- **How to complete this task**
Reproduce exactly the lines from the one containing "SONAR2 pin ECHO: A2 -> D11" through the end of the entries, including both. Drop the pictures.
(Raw data Opens)
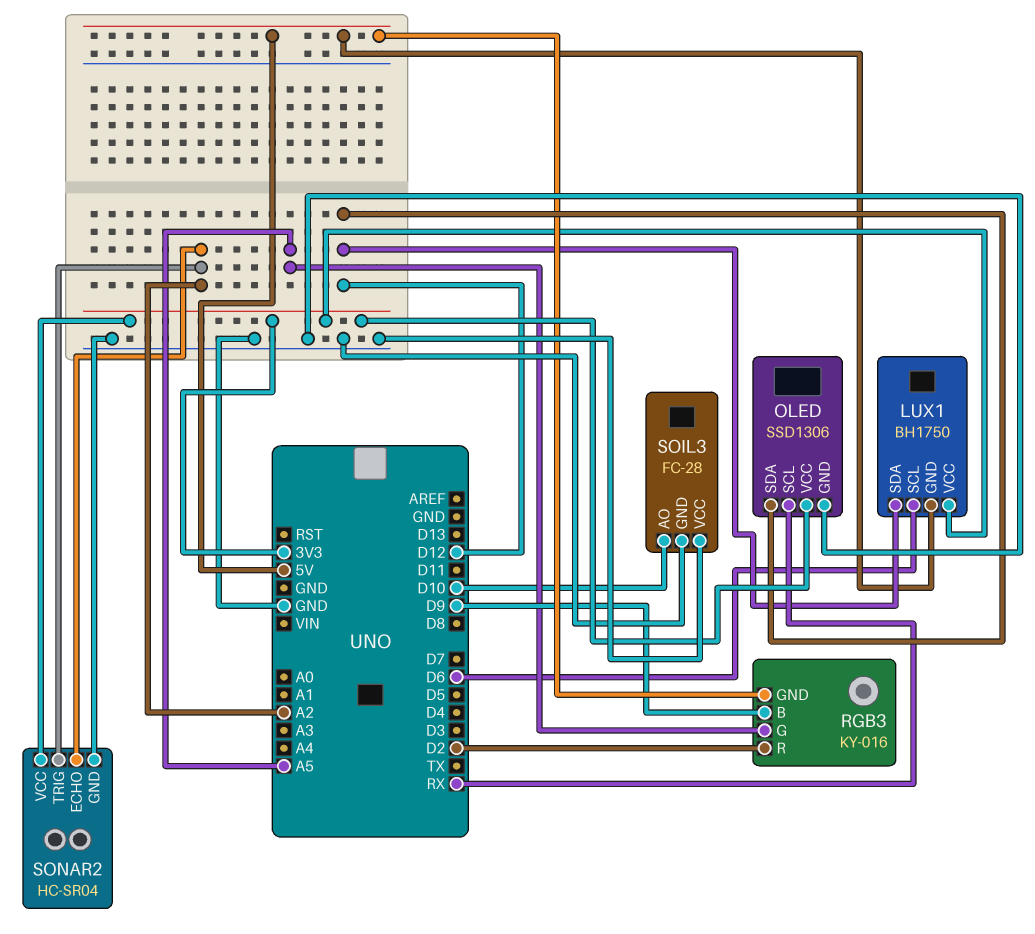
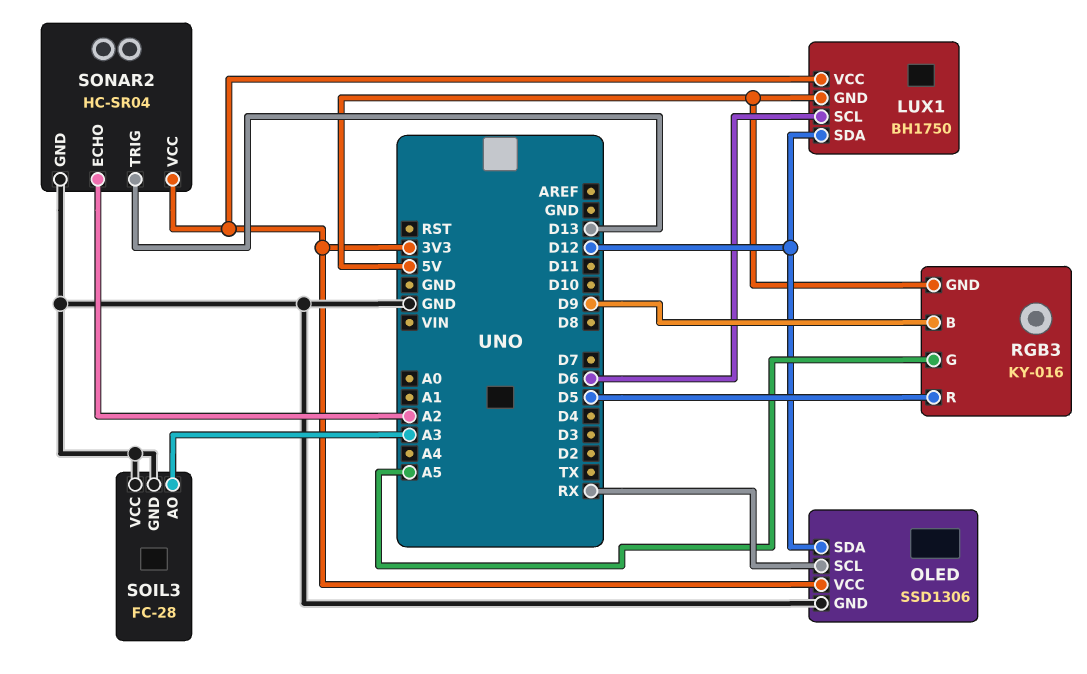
RGB3 pin R: D2 -> D5
SOIL3 pin AO: D10 -> A3
SONAR2 pin TRIG: A2 -> D13

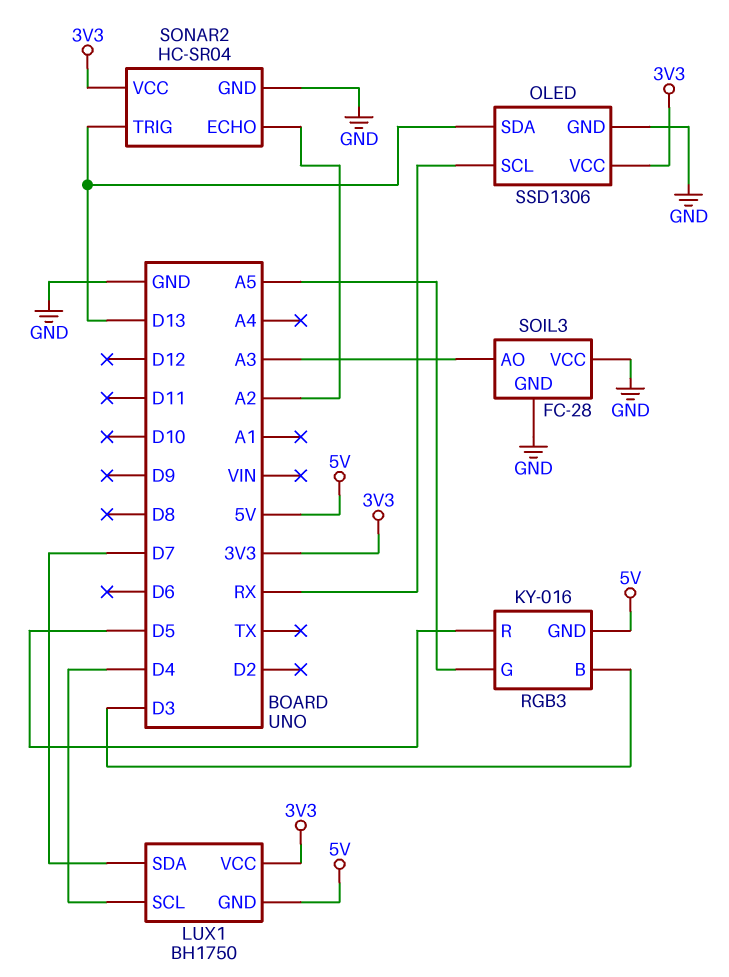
LUX1 pin SCL: D6 -> D4
LUX1 pin SDA: D12 -> D7
OLED pin SDA: D12 -> D13
RGB3 pin B: D9 -> D3

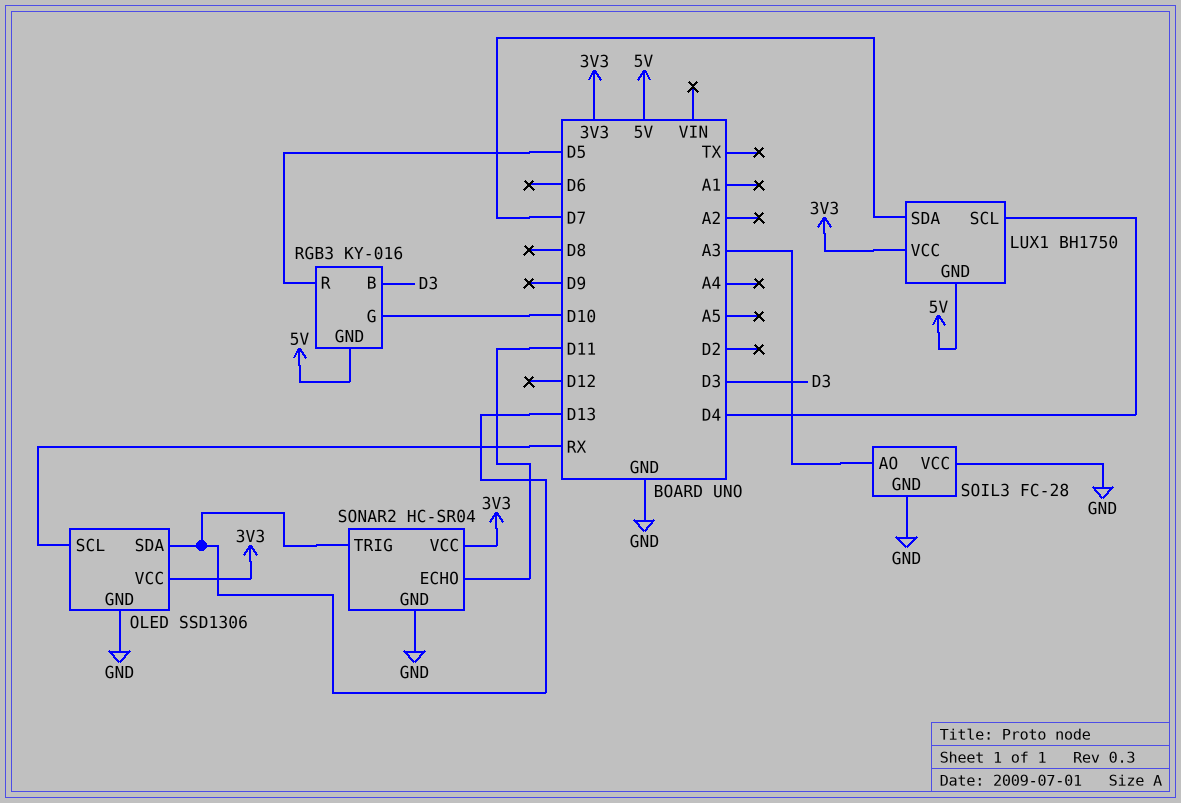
RGB3 pin G: A5 -> D10
SONAR2 pin ECHO: A2 -> D11

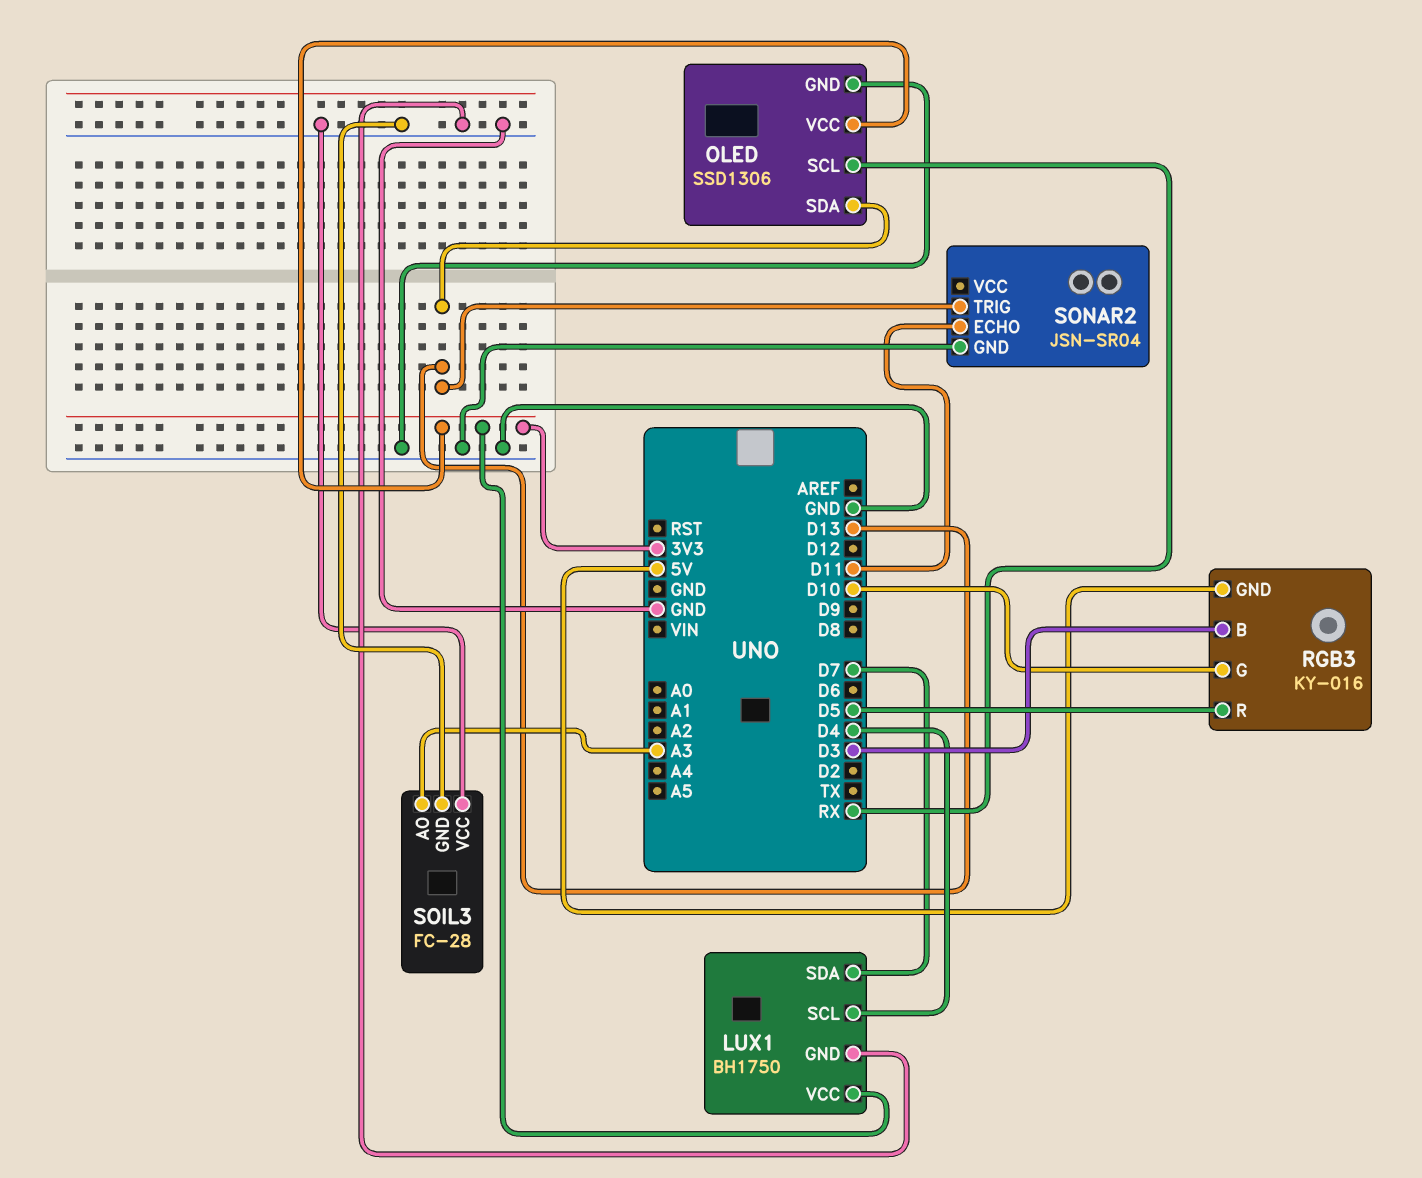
LUX1 pin GND: 5V -> GND
SONAR2: HC-SR04 -> JSN-SR04
SONAR2 pin VCC: 3V3 -> none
(Raw data Closes)
- **Task response**
SONAR2 pin ECHO: A2 -> D11

LUX1 pin GND: 5V -> GND
SONAR2: HC-SR04 -> JSN-SR04
SONAR2 pin VCC: 3V3 -> none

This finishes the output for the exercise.